Exercise directions:
The answer consists of the lines from the line holding "What was the" through the last line of the entries, retyped exactly, and nothing else. No pictures belong in it.

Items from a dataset
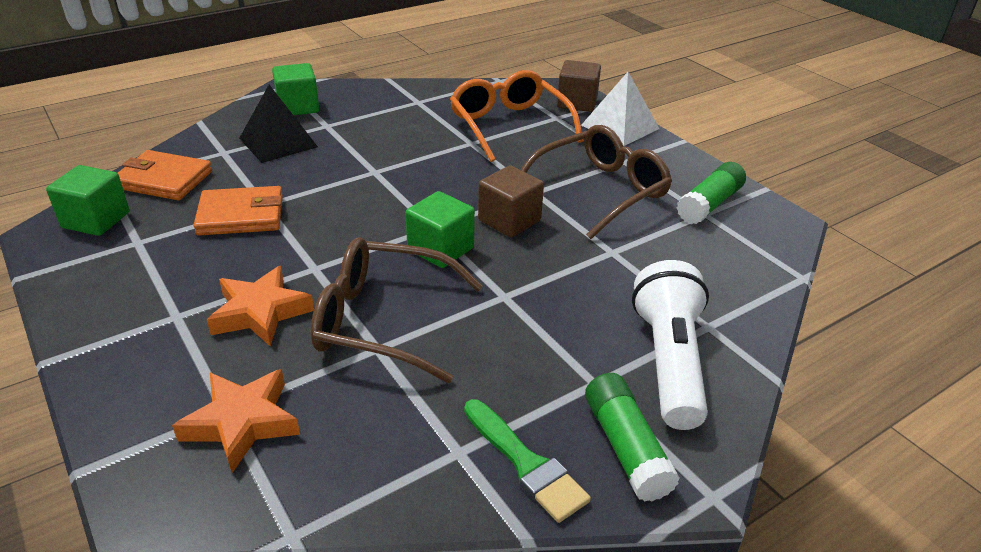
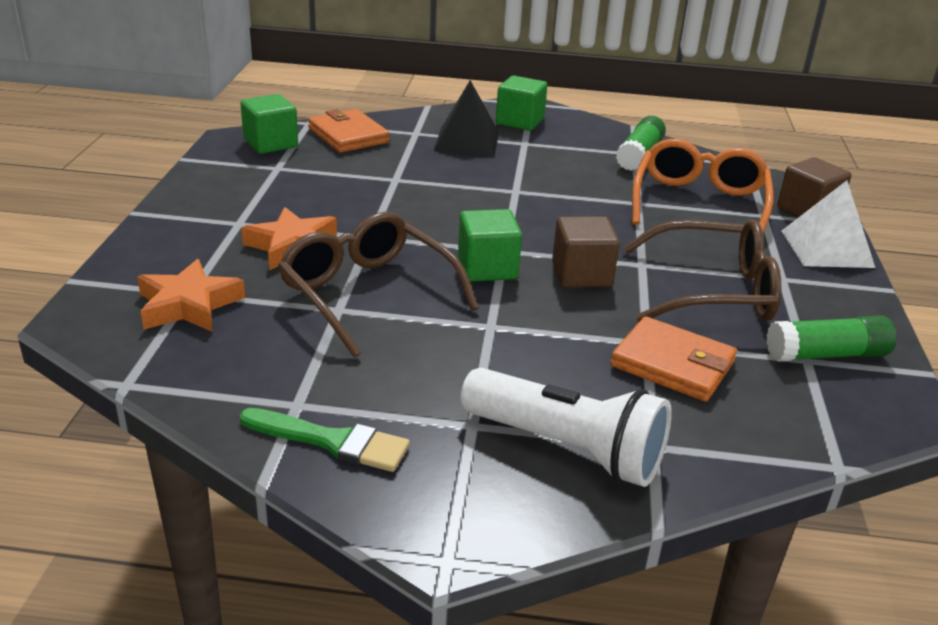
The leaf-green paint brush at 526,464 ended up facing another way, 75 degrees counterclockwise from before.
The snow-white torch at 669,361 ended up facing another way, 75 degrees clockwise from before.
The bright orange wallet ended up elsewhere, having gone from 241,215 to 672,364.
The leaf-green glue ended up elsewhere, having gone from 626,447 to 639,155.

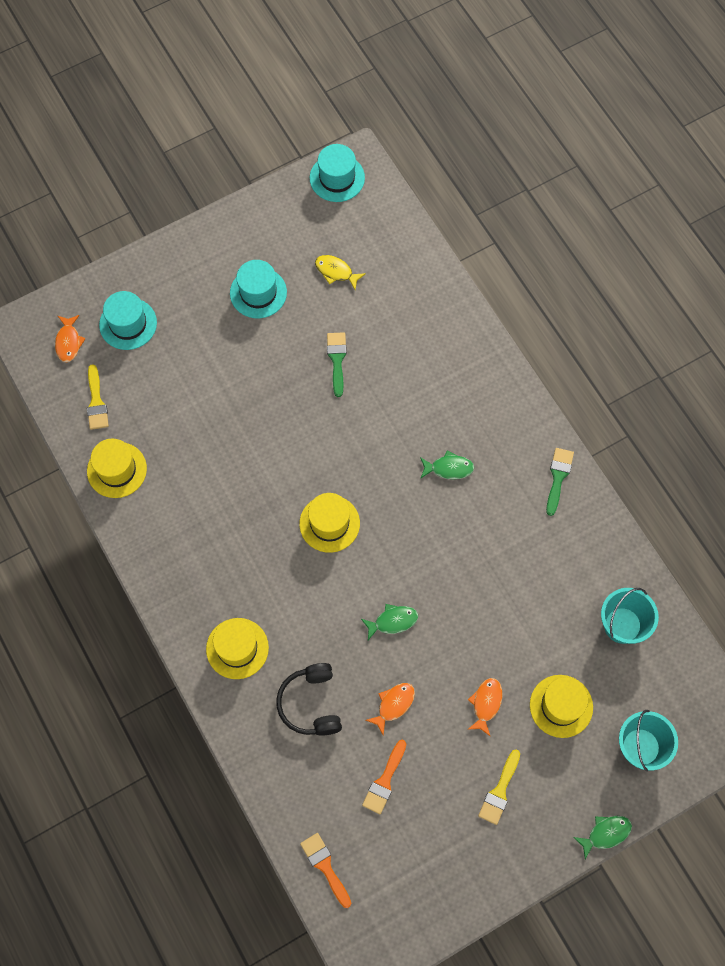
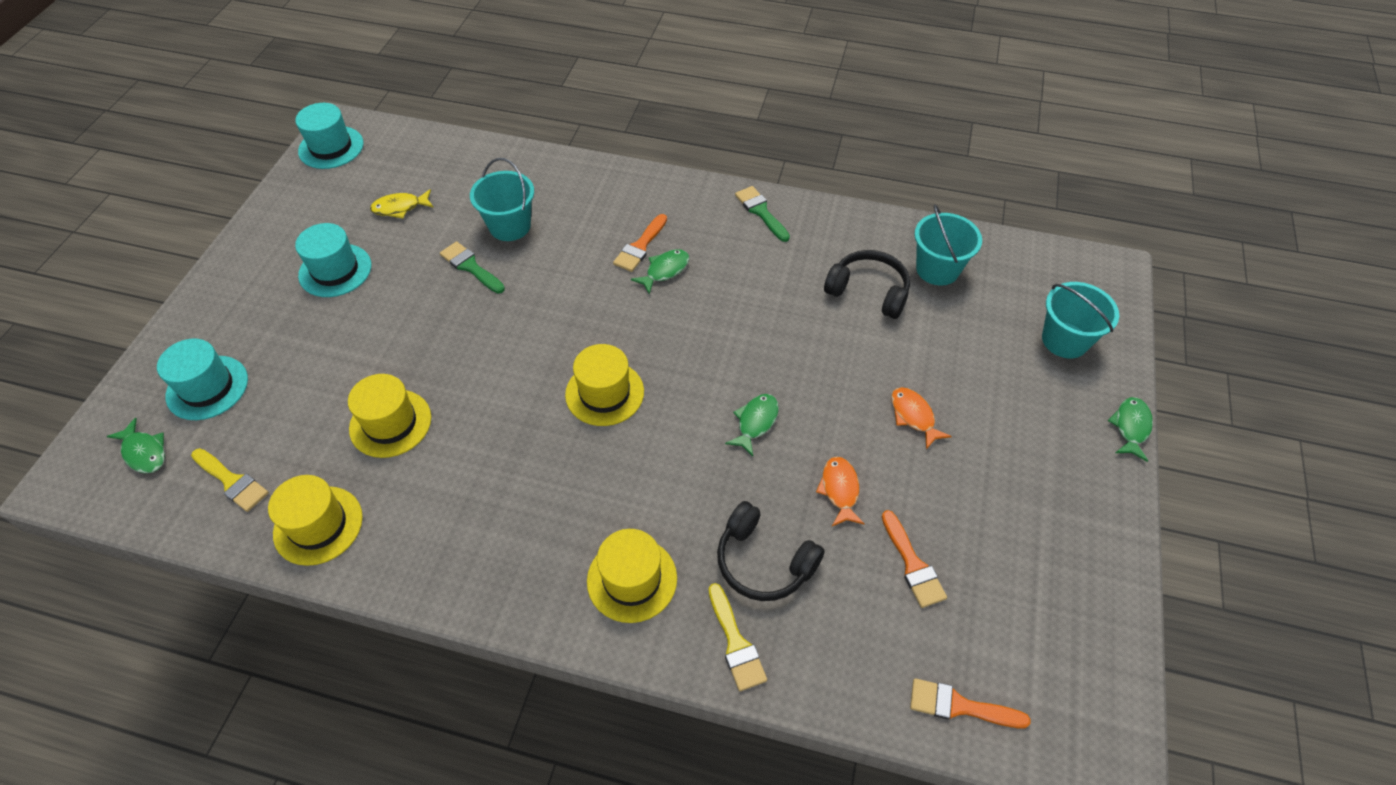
What was the bright orange toy fish at 68,342 turned into the leaf-green toy fish at 144,452.
The bright yellow top hat ended up elsewhere, having gone from 561,706 to 390,423.
The second view gained the turquoise bucket at 510,226.
The second view gained the bright orange paint brush at 640,246.
The bright yellow paint brush ended up elsewhere, having gone from 499,791 to 735,643.
The second view gained the jet-black headset at 868,291.

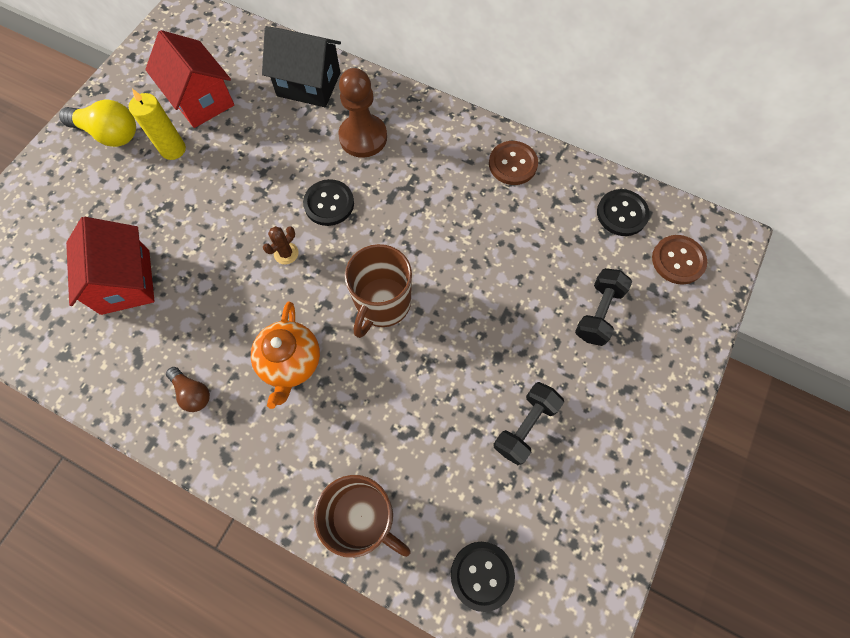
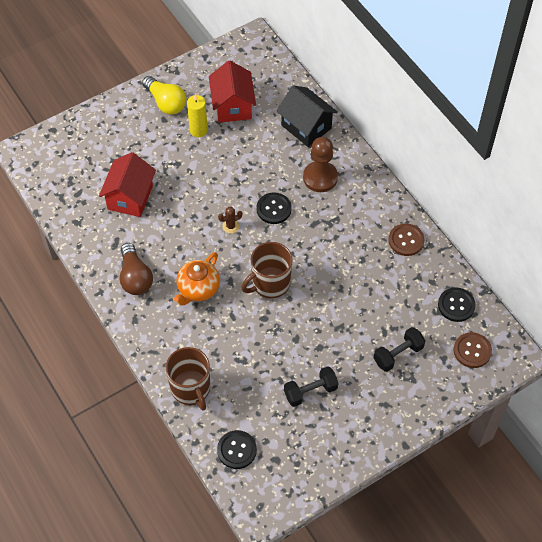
The size of the dark brown lightbulb at 192,393 changed by a factor of 1.70.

Solution to the exercise:
What was the bright orange toy fish at 68,342 turned into the leaf-green toy fish at 144,452.
The bright yellow top hat ended up elsewhere, having gone from 561,706 to 390,423.
The second view gained the turquoise bucket at 510,226.
The second view gained the bright orange paint brush at 640,246.
The bright yellow paint brush ended up elsewhere, having gone from 499,791 to 735,643.
The second view gained the jet-black headset at 868,291.

The size of the dark brown lightbulb at 192,393 changed by a factor of 1.70.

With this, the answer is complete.